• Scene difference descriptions
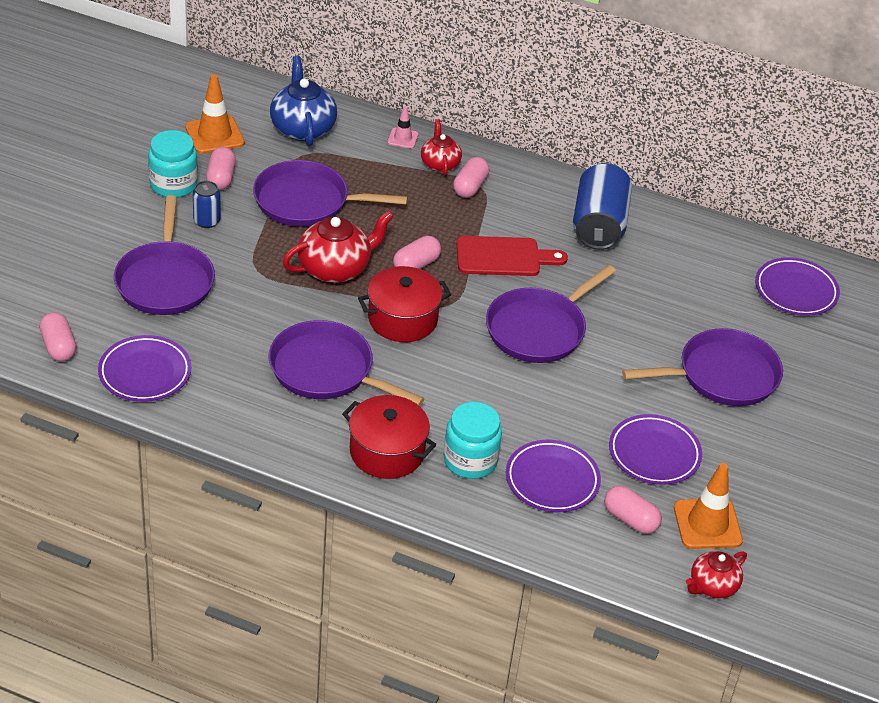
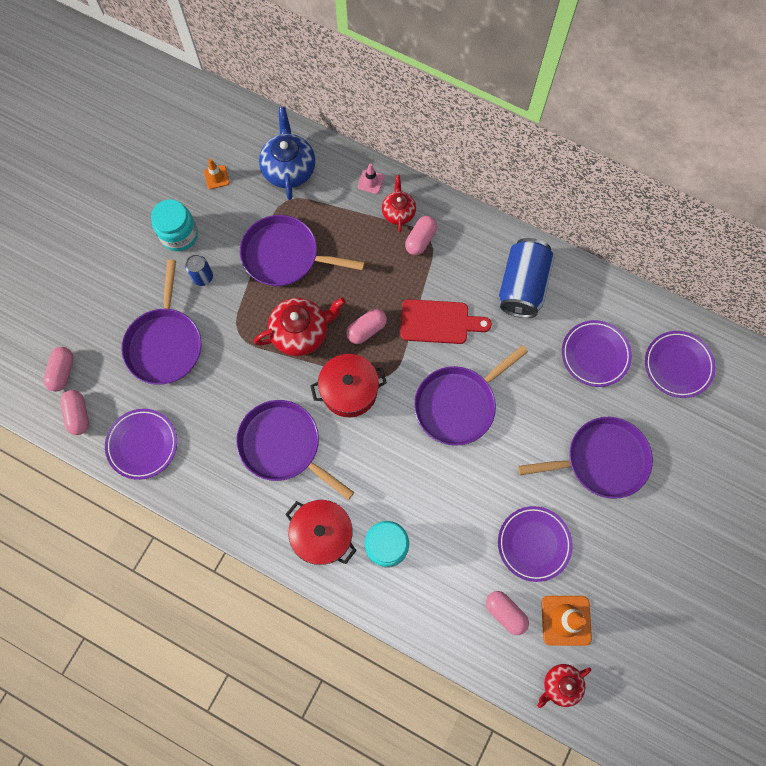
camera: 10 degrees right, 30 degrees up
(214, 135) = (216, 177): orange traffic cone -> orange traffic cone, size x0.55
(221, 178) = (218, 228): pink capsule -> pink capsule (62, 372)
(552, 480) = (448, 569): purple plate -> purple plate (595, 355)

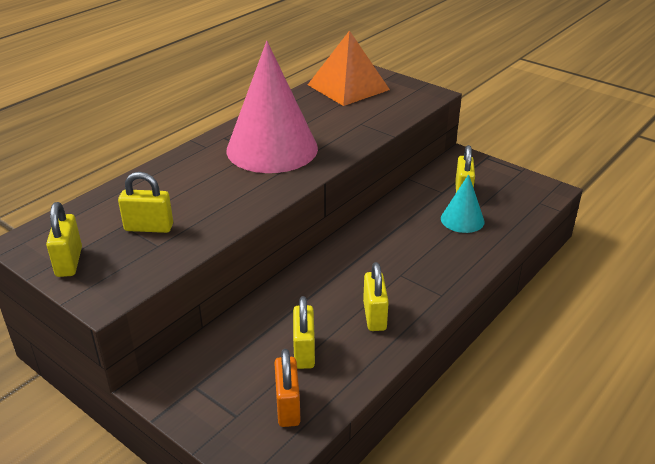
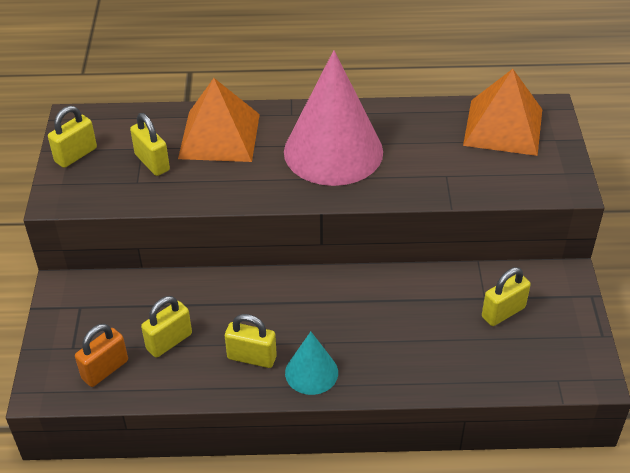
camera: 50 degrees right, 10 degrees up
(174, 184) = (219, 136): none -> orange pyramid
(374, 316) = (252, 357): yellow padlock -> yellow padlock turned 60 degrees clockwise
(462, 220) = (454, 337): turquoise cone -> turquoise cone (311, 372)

• WHAT YOU WILL DO
The records must come back exactly, with their pictures removed.

• TASK RESPONSE
camera: 10 degrees right, 30 degrees up
(214, 135) = (216, 177): orange traffic cone -> orange traffic cone, size x0.55
(221, 178) = (218, 228): pink capsule -> pink capsule (62, 372)
(552, 480) = (448, 569): purple plate -> purple plate (595, 355)

camera: 50 degrees right, 10 degrees up
(174, 184) = (219, 136): none -> orange pyramid
(374, 316) = (252, 357): yellow padlock -> yellow padlock turned 60 degrees clockwise
(462, 220) = (454, 337): turquoise cone -> turquoise cone (311, 372)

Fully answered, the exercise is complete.